TASK GOAL: Each line of the data below either holds "none" or does not. Report how many do, and only that.

#### DATA SHOWN

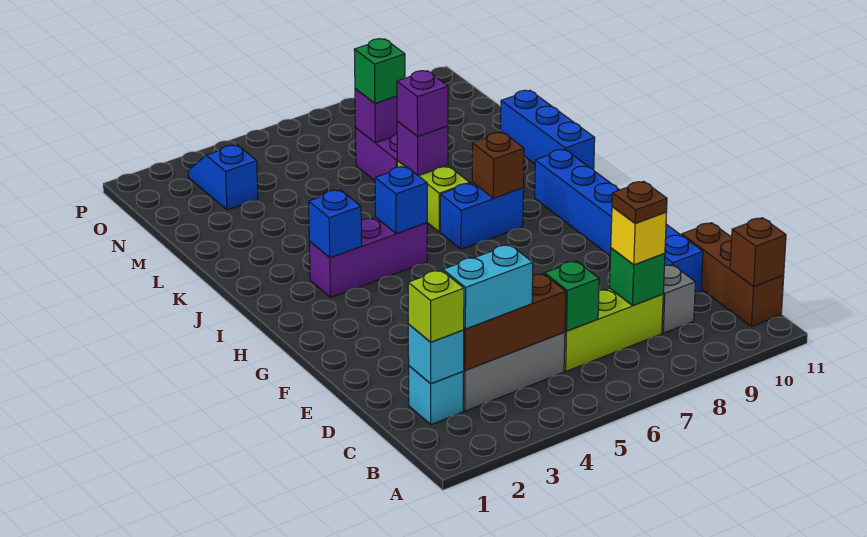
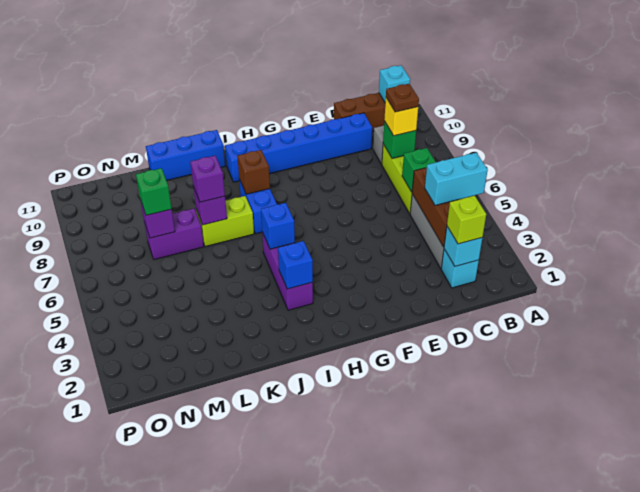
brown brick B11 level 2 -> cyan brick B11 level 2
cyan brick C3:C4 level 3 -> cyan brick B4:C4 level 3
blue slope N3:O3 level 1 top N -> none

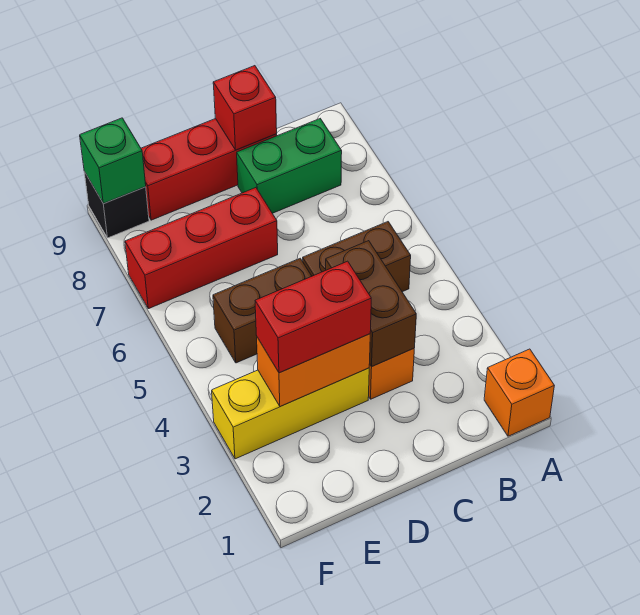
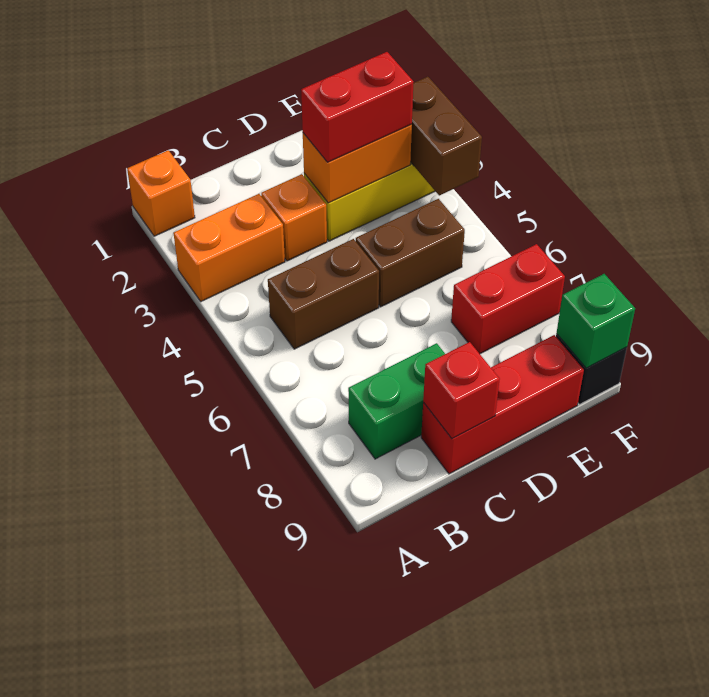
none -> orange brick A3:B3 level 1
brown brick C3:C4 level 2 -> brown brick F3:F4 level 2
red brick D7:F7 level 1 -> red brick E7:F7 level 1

########

TASK ANSWER: 2